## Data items
= = = = = = =

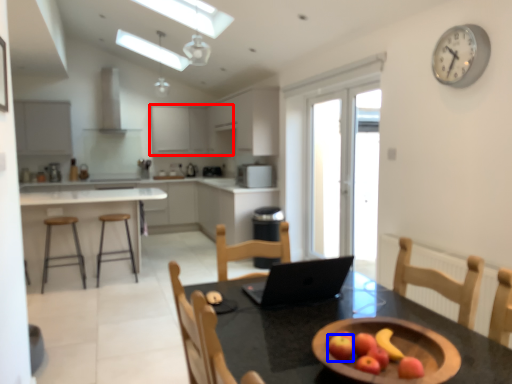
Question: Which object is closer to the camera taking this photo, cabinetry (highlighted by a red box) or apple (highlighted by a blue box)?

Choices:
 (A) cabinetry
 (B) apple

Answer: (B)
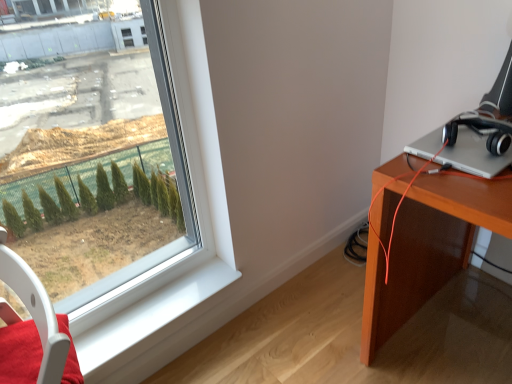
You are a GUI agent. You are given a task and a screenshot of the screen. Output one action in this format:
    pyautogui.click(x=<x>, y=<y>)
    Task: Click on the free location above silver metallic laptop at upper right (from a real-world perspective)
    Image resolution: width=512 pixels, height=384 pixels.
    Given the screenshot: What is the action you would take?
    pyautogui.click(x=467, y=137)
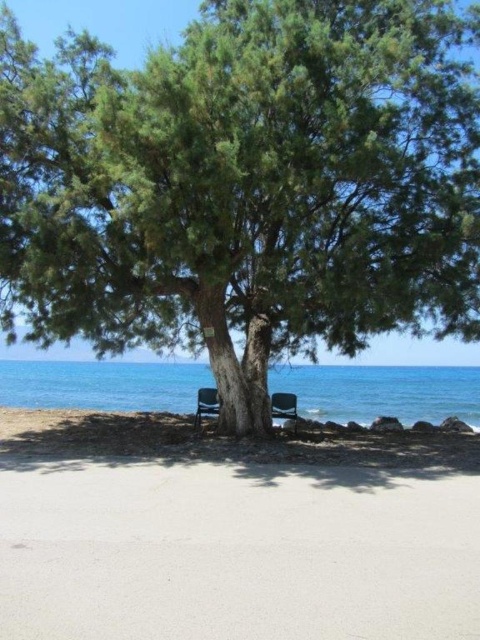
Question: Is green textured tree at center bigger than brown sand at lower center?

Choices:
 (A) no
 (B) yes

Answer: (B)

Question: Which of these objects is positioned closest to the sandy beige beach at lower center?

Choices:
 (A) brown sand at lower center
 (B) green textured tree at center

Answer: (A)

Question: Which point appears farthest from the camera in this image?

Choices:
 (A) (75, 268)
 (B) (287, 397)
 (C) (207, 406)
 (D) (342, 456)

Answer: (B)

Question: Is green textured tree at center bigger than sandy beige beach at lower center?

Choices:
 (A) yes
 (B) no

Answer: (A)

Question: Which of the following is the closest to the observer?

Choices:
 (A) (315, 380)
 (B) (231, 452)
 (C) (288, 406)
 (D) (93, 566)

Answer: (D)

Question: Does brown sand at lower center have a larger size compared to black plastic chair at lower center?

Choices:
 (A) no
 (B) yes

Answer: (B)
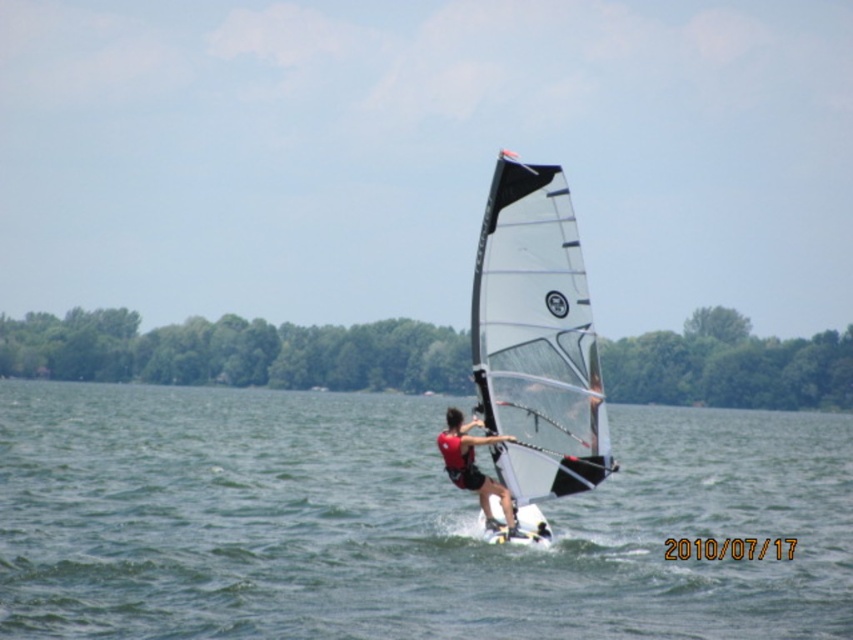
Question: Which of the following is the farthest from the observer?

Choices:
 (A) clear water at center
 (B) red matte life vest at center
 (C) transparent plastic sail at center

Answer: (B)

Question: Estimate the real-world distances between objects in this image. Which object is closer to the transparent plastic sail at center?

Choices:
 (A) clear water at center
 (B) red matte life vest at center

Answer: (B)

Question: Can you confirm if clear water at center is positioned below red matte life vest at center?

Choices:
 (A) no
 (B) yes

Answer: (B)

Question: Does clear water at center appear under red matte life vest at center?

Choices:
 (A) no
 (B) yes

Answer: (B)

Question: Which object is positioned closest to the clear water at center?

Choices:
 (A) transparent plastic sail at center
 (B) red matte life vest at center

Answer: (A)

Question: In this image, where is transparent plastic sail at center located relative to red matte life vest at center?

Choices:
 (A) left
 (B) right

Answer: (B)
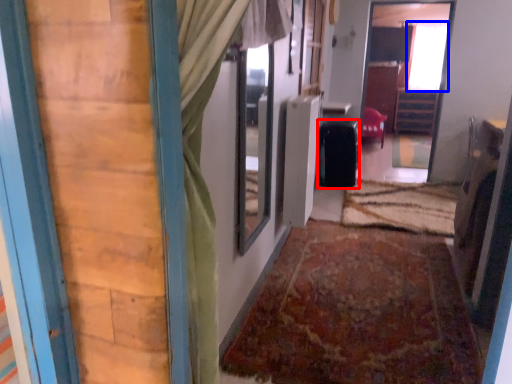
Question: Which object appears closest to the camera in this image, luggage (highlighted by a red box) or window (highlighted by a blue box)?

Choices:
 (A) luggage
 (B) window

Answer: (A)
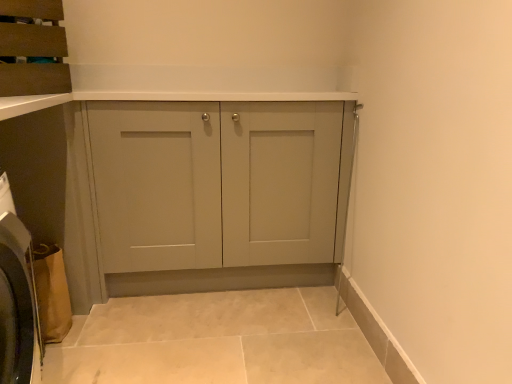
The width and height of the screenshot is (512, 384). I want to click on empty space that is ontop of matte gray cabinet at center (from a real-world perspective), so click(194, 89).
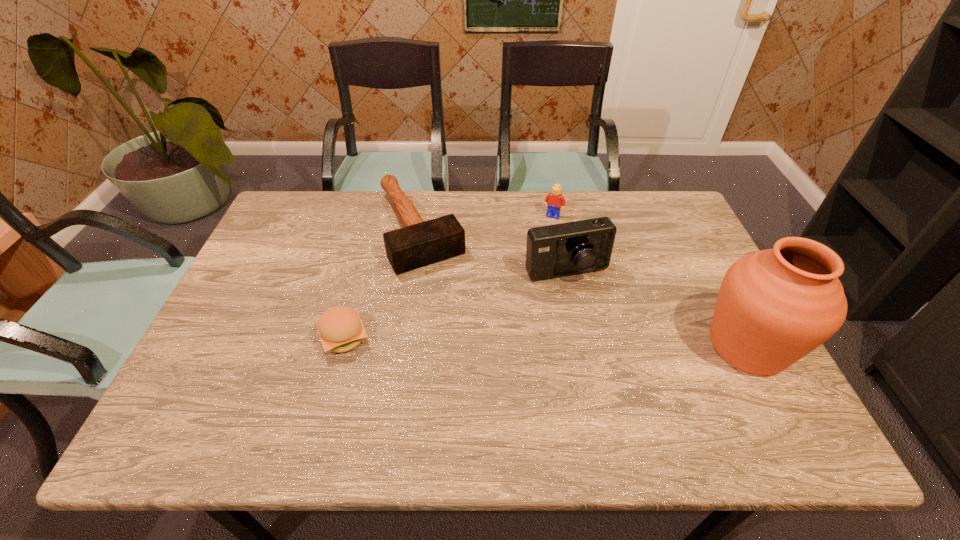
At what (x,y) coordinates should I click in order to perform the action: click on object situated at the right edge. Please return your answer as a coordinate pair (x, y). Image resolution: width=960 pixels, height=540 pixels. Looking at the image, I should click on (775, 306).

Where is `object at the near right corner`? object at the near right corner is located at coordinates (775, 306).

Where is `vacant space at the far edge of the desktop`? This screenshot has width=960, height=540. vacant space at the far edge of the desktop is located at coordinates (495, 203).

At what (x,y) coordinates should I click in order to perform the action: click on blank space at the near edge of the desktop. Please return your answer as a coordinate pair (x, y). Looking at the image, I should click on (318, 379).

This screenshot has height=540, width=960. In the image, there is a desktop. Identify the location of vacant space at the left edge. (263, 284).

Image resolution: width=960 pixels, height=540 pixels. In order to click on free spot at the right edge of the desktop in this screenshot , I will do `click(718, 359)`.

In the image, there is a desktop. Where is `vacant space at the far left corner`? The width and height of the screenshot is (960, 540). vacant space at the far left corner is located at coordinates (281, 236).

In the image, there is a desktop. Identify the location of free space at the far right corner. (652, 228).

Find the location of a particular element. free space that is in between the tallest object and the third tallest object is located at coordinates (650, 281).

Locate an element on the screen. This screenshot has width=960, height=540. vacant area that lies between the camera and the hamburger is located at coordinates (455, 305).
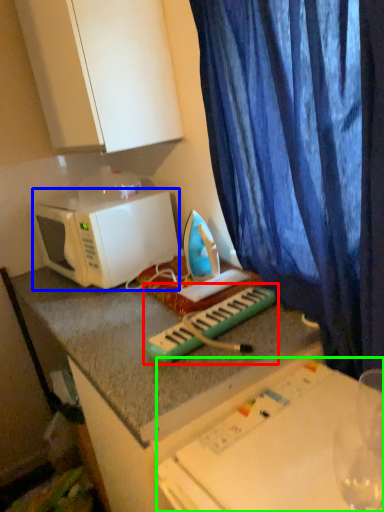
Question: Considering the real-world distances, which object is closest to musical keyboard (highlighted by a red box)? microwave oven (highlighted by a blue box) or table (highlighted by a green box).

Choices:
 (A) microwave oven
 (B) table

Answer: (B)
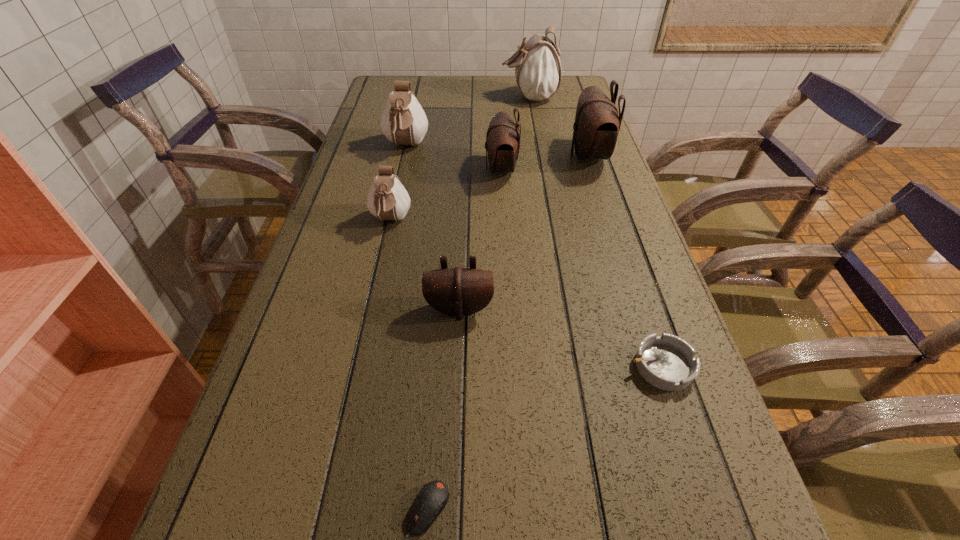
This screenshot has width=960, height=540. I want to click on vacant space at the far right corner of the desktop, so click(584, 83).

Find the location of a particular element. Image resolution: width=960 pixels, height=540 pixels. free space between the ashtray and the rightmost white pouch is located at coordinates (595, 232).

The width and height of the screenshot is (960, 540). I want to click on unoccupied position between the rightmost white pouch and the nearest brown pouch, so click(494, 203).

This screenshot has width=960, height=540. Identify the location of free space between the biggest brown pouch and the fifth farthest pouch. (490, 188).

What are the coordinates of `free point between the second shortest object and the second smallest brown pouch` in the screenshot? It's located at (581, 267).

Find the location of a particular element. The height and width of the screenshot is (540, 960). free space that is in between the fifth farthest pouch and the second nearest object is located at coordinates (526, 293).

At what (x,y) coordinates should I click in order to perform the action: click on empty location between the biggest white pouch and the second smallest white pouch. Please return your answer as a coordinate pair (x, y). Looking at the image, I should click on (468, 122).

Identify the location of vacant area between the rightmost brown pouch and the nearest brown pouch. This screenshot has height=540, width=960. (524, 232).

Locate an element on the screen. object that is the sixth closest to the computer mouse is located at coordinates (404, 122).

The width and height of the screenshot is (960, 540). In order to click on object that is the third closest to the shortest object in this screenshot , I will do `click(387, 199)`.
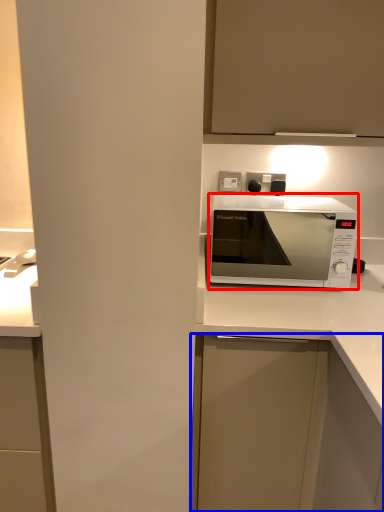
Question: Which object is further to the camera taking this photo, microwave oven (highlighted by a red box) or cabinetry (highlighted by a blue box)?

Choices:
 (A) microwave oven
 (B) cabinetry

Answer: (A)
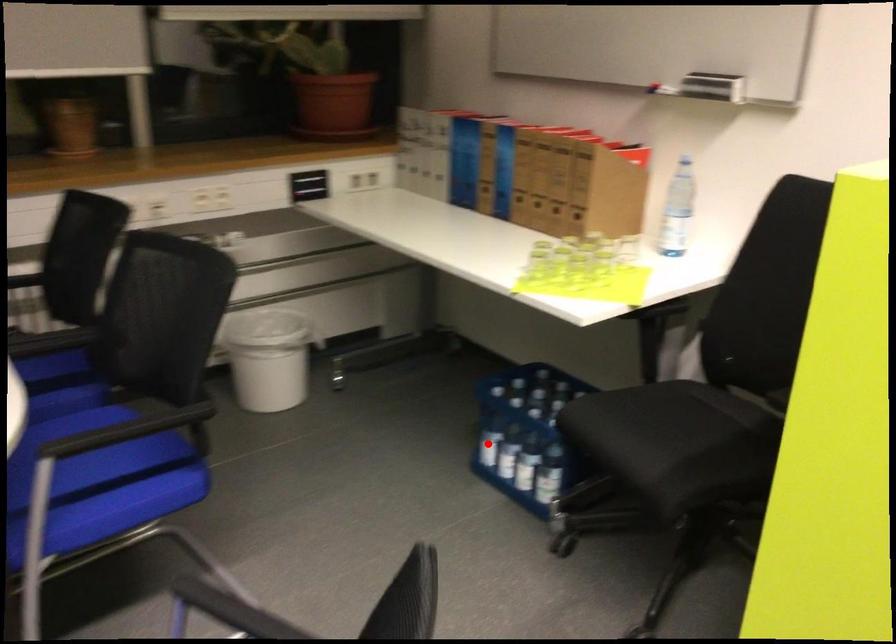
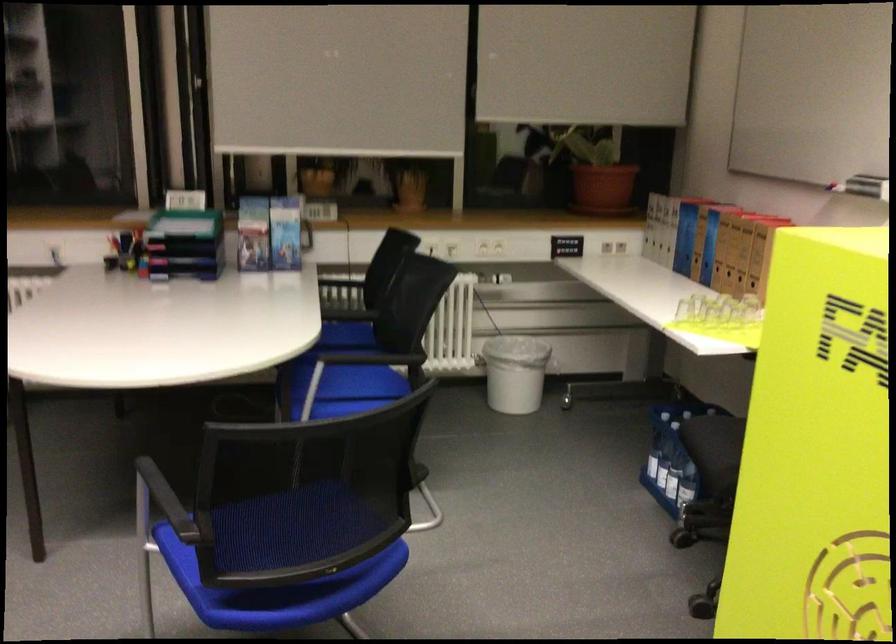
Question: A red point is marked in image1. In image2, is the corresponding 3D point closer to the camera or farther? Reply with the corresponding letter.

= = = = = = =

## To do
Rewrite every row with "Choices" swapped for "Options" and everything else left unchanged. Leave the pictures out.

## Answer
Question: Which object is closer to the camera taking this photo, cabinetry (highlighted by a red box) or apple (highlighted by a blue box)?

Options:
 (A) cabinetry
 (B) apple

Answer: (B)
You are a GUI agent. You are given a task and a screenshot of the screen. Output one action in this format:
    pyautogui.click(x=<x>, y=<y>)
    Task: Click on the free location above silver metallic laptop at upper right (from a real-world perspective)
    Image resolution: width=512 pixels, height=384 pixels.
    Given the screenshot: What is the action you would take?
    pyautogui.click(x=467, y=137)
Question: Is green textured tree at center bigger than brown sand at lower center?

Options:
 (A) no
 (B) yes

Answer: (B)

Question: Which of these objects is positioned closest to the sandy beige beach at lower center?

Options:
 (A) brown sand at lower center
 (B) green textured tree at center

Answer: (A)

Question: Which point appears farthest from the camera in this image?

Options:
 (A) (75, 268)
 (B) (287, 397)
 (C) (207, 406)
 (D) (342, 456)

Answer: (B)

Question: Is green textured tree at center bigger than sandy beige beach at lower center?

Options:
 (A) yes
 (B) no

Answer: (A)

Question: Which of the following is the closest to the observer?

Options:
 (A) (315, 380)
 (B) (231, 452)
 (C) (288, 406)
 (D) (93, 566)

Answer: (D)

Question: Does brown sand at lower center have a larger size compared to black plastic chair at lower center?

Options:
 (A) no
 (B) yes

Answer: (B)
Question: Which of the following is the farthest from the observer?

Options:
 (A) clear water at center
 (B) red matte life vest at center
 (C) transparent plastic sail at center

Answer: (B)

Question: Estimate the real-world distances between objects in this image. Which object is closer to the transparent plastic sail at center?

Options:
 (A) clear water at center
 (B) red matte life vest at center

Answer: (B)

Question: Can you confirm if clear water at center is positioned below red matte life vest at center?

Options:
 (A) no
 (B) yes

Answer: (B)

Question: Does clear water at center appear under red matte life vest at center?

Options:
 (A) no
 (B) yes

Answer: (B)

Question: Which object is positioned closest to the clear water at center?

Options:
 (A) transparent plastic sail at center
 (B) red matte life vest at center

Answer: (A)

Question: In this image, where is transparent plastic sail at center located relative to red matte life vest at center?

Options:
 (A) left
 (B) right

Answer: (B)
Question: Which object appears closest to the camera in this image, luggage (highlighted by a red box) or window (highlighted by a blue box)?

Options:
 (A) luggage
 (B) window

Answer: (A)
The width and height of the screenshot is (512, 384). I want to click on empty space that is ontop of matte gray cabinet at center (from a real-world perspective), so click(194, 89).
At what (x,y) coordinates should I click in order to perform the action: click on object situated at the right edge. Please return your answer as a coordinate pair (x, y). Image resolution: width=960 pixels, height=540 pixels. Looking at the image, I should click on (775, 306).

Where is `object at the near right corner`? object at the near right corner is located at coordinates (775, 306).

Where is `vacant space at the far edge of the desktop`? This screenshot has width=960, height=540. vacant space at the far edge of the desktop is located at coordinates (495, 203).

At what (x,y) coordinates should I click in order to perform the action: click on blank space at the near edge of the desktop. Please return your answer as a coordinate pair (x, y). Looking at the image, I should click on (318, 379).

This screenshot has height=540, width=960. In the image, there is a desktop. Identify the location of vacant space at the left edge. (263, 284).

Image resolution: width=960 pixels, height=540 pixels. In order to click on free spot at the right edge of the desktop in this screenshot , I will do `click(718, 359)`.

In the image, there is a desktop. Where is `vacant space at the far left corner`? The width and height of the screenshot is (960, 540). vacant space at the far left corner is located at coordinates (281, 236).

In the image, there is a desktop. Identify the location of free space at the far right corner. (652, 228).

Find the location of a particular element. free space that is in between the tallest object and the third tallest object is located at coordinates (650, 281).

Locate an element on the screen. This screenshot has width=960, height=540. vacant area that lies between the camera and the hamburger is located at coordinates (455, 305).
Question: Considering the real-world distances, which object is closest to musical keyboard (highlighted by a red box)? microwave oven (highlighted by a blue box) or table (highlighted by a green box).

Options:
 (A) microwave oven
 (B) table

Answer: (B)
This screenshot has width=960, height=540. I want to click on vacant space at the far right corner of the desktop, so click(584, 83).

Find the location of a particular element. Image resolution: width=960 pixels, height=540 pixels. free space between the ashtray and the rightmost white pouch is located at coordinates (595, 232).

The width and height of the screenshot is (960, 540). I want to click on unoccupied position between the rightmost white pouch and the nearest brown pouch, so click(494, 203).

This screenshot has width=960, height=540. Identify the location of free space between the biggest brown pouch and the fifth farthest pouch. (490, 188).

What are the coordinates of `free point between the second shortest object and the second smallest brown pouch` in the screenshot? It's located at (581, 267).

Find the location of a particular element. The height and width of the screenshot is (540, 960). free space that is in between the fifth farthest pouch and the second nearest object is located at coordinates (526, 293).

At what (x,y) coordinates should I click in order to perform the action: click on empty location between the biggest white pouch and the second smallest white pouch. Please return your answer as a coordinate pair (x, y). Looking at the image, I should click on (468, 122).

Identify the location of vacant area between the rightmost brown pouch and the nearest brown pouch. This screenshot has height=540, width=960. (524, 232).

Locate an element on the screen. object that is the sixth closest to the computer mouse is located at coordinates (404, 122).

The width and height of the screenshot is (960, 540). In order to click on object that is the third closest to the shortest object in this screenshot , I will do `click(387, 199)`.
Question: Which object is further to the camera taking this photo, microwave oven (highlighted by a red box) or cabinetry (highlighted by a blue box)?

Options:
 (A) microwave oven
 (B) cabinetry

Answer: (A)
Question: A red point is marked in image1. In image2, is the corresponding 3D point closer to the camera or farther? Reply with the corresponding letter.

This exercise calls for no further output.